● **What is required**
When you find the line with "(372, 259) = (405, 518): none" among the records below, reproduce it and each line after it exactly, ending with the line with "(651, 337) = (467, 312): orange".
BEGIN Study material
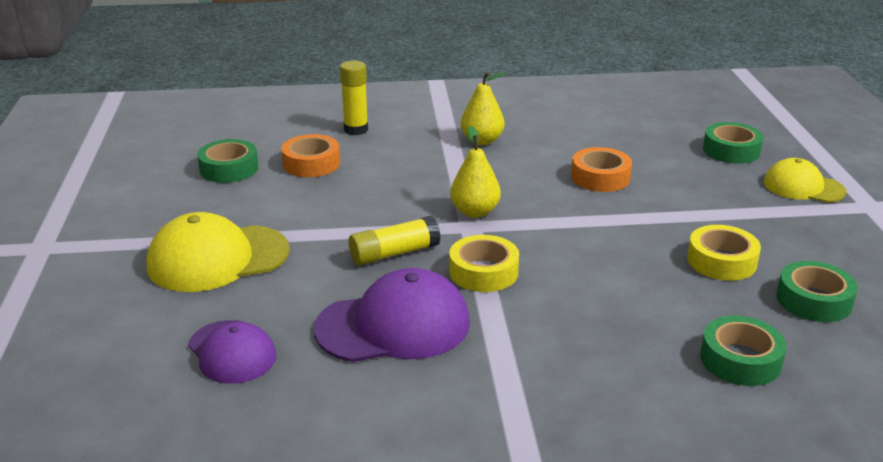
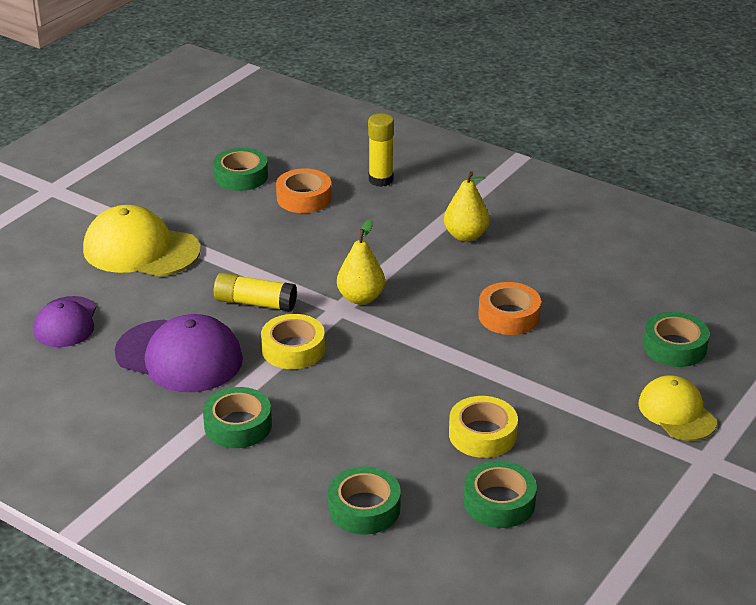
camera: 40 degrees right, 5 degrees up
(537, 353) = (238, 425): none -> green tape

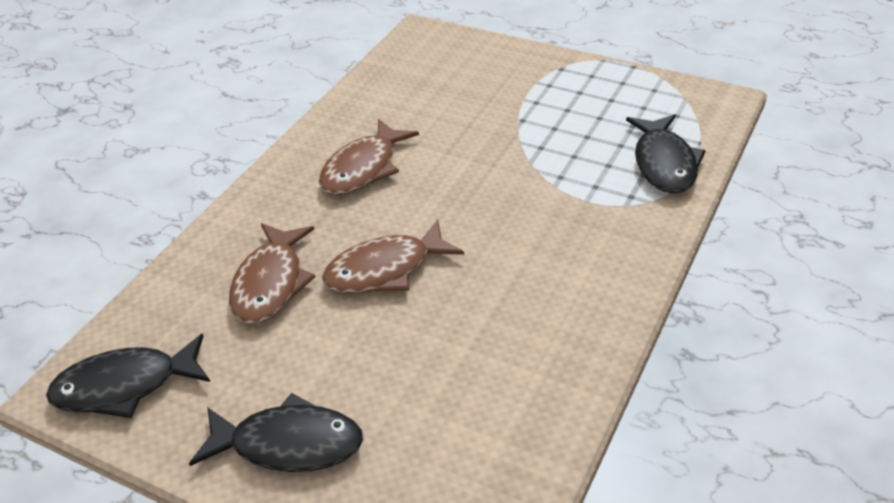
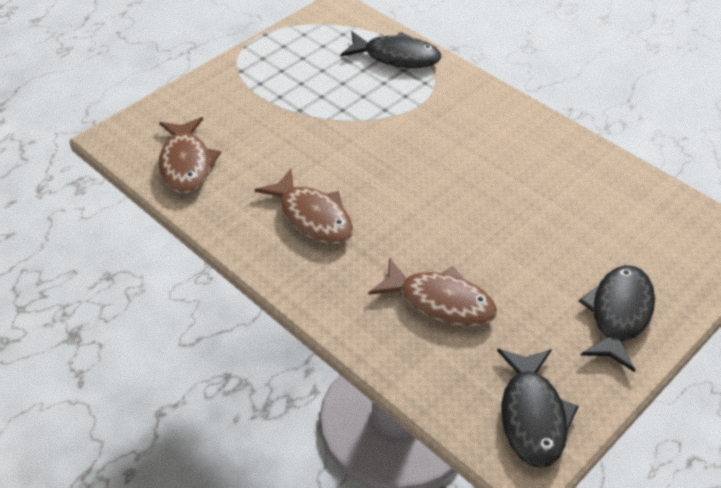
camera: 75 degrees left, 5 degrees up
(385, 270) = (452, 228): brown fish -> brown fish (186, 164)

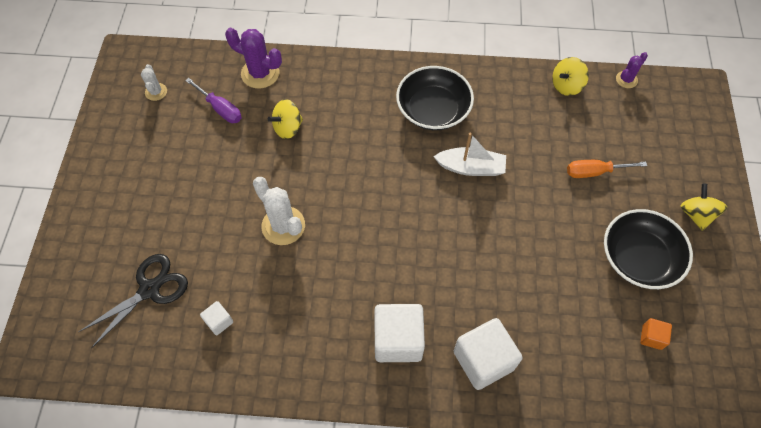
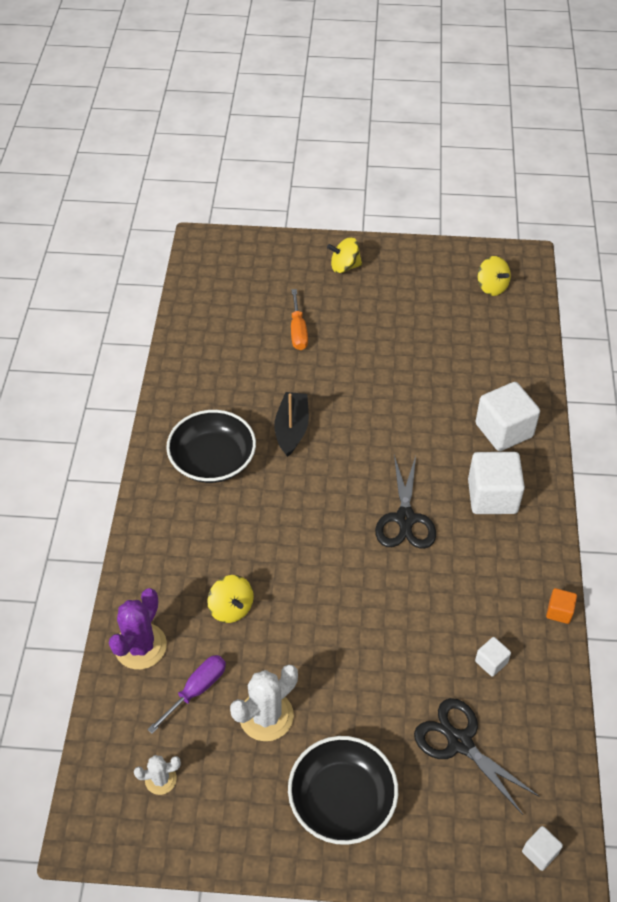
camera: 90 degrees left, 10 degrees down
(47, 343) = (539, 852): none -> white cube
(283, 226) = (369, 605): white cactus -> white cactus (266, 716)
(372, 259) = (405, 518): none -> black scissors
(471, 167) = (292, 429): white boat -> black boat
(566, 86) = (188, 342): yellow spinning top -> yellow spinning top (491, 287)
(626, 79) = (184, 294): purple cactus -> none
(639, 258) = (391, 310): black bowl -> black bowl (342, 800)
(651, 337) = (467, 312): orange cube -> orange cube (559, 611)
END Study material
BEGIN Study material
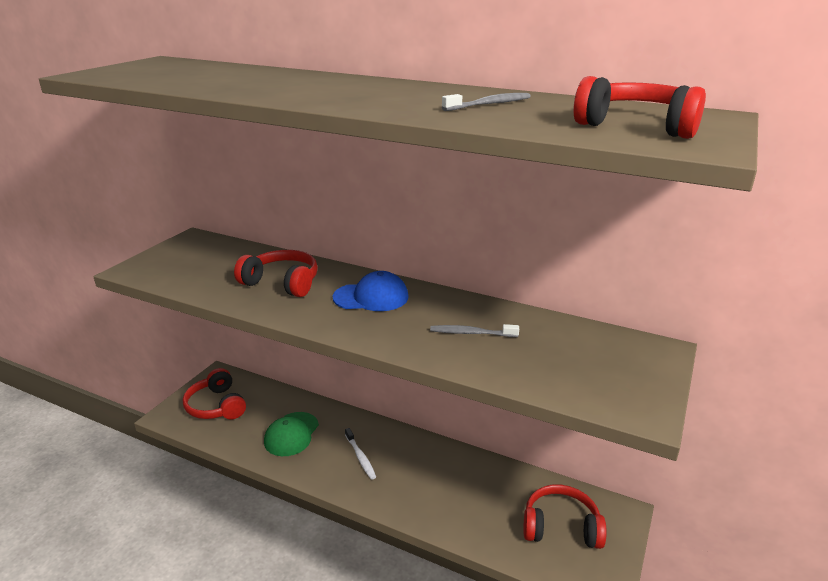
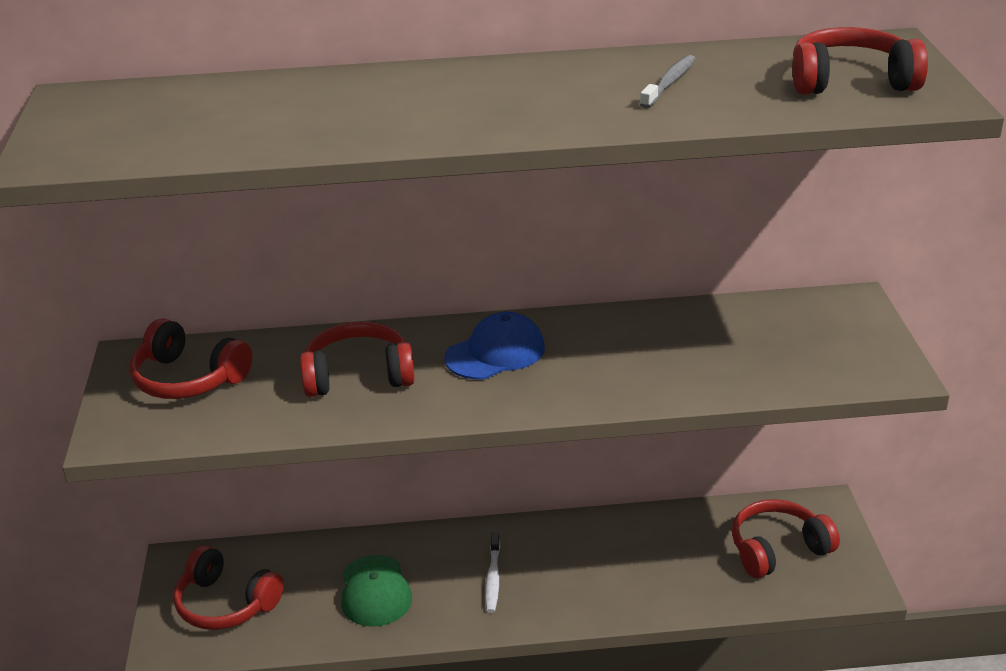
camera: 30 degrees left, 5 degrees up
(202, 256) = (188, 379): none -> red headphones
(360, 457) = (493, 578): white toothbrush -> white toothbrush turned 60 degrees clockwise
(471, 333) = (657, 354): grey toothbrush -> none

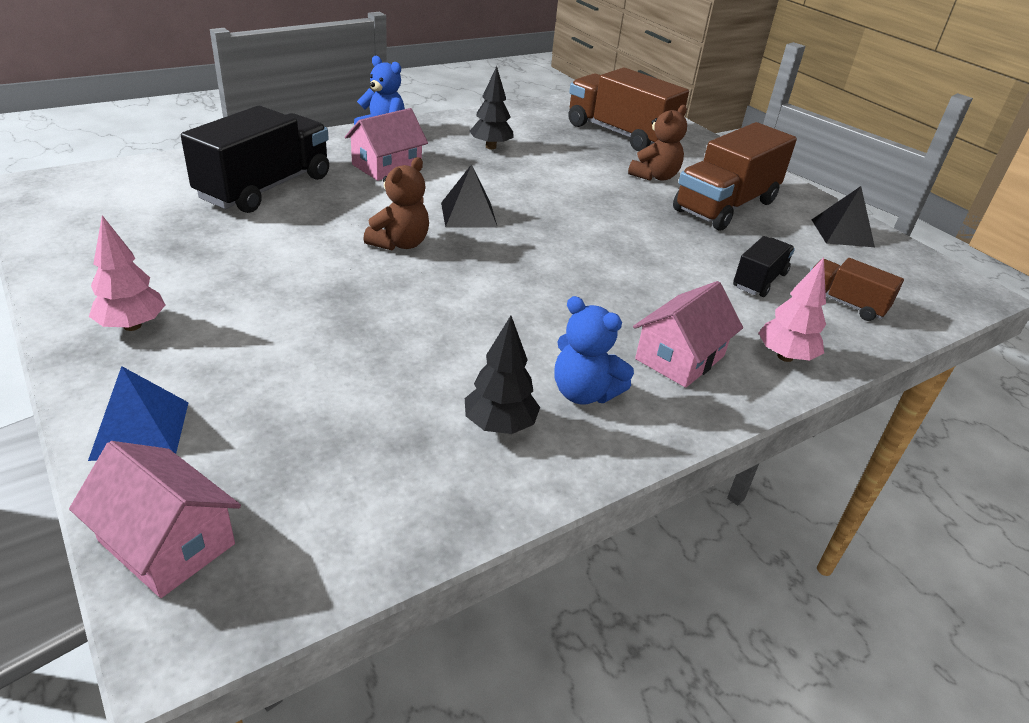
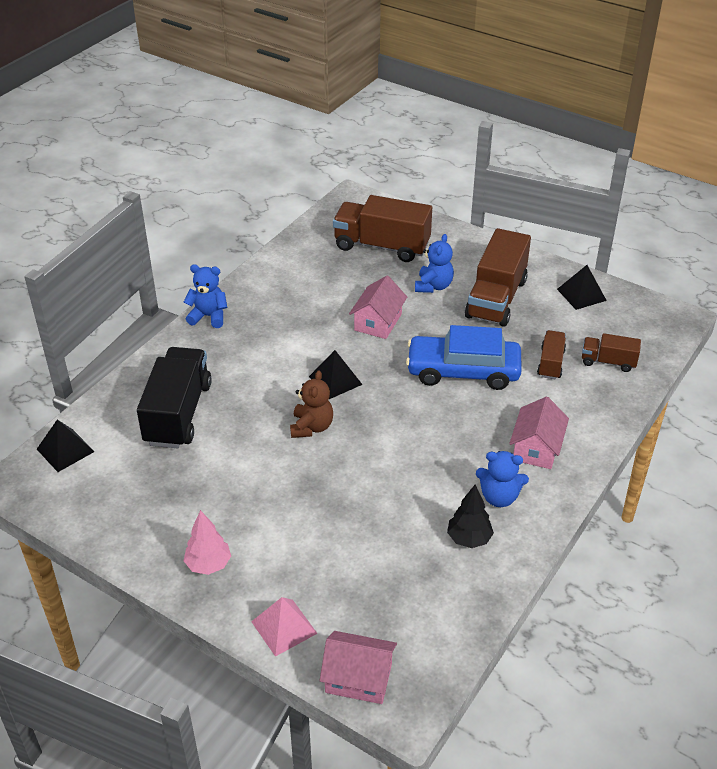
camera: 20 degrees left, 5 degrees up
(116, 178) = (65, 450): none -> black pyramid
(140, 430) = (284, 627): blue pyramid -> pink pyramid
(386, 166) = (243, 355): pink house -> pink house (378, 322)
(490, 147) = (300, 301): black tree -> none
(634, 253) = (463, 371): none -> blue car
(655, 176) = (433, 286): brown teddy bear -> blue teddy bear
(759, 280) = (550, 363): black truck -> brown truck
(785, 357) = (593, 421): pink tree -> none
END Study material
BEGIN Study material
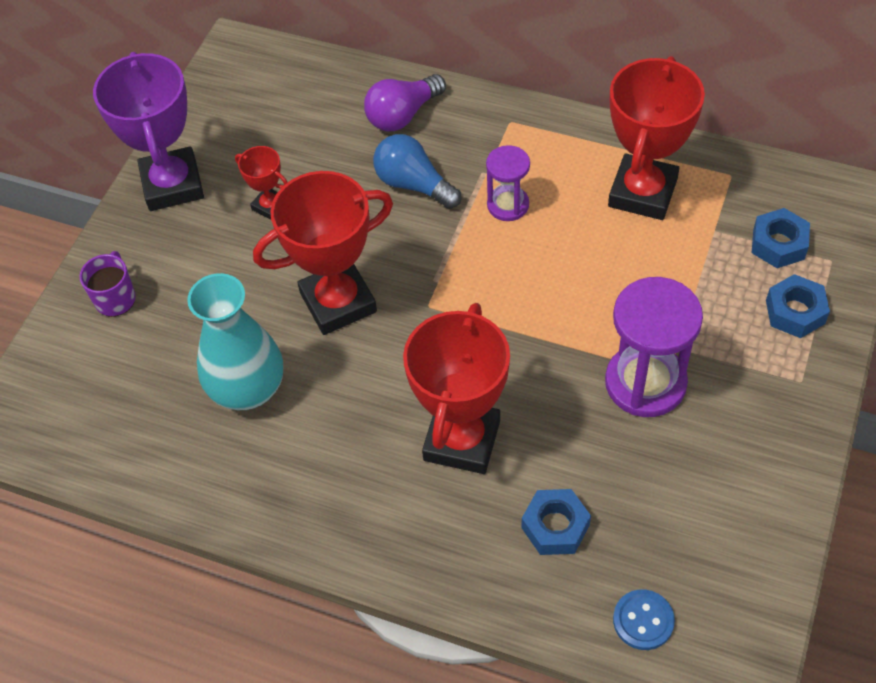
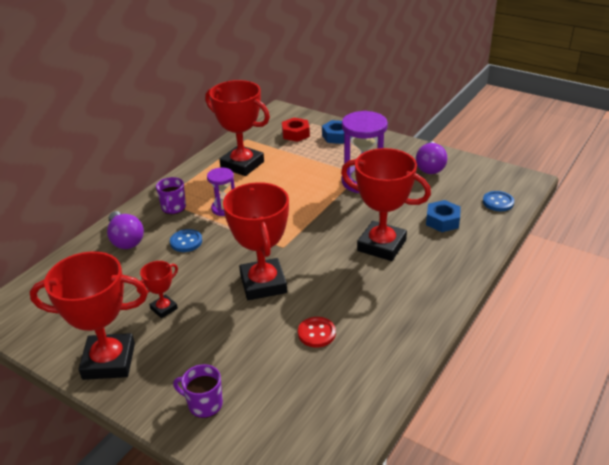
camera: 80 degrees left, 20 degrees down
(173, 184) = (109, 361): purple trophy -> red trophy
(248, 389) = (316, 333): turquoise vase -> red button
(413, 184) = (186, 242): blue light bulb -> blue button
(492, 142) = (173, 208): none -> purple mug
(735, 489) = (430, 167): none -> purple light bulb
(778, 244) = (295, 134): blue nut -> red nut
END Study material
● **Solution**
(372, 259) = (405, 518): none -> black scissors
(471, 167) = (292, 429): white boat -> black boat
(566, 86) = (188, 342): yellow spinning top -> yellow spinning top (491, 287)
(626, 79) = (184, 294): purple cactus -> none
(639, 258) = (391, 310): black bowl -> black bowl (342, 800)
(651, 337) = (467, 312): orange cube -> orange cube (559, 611)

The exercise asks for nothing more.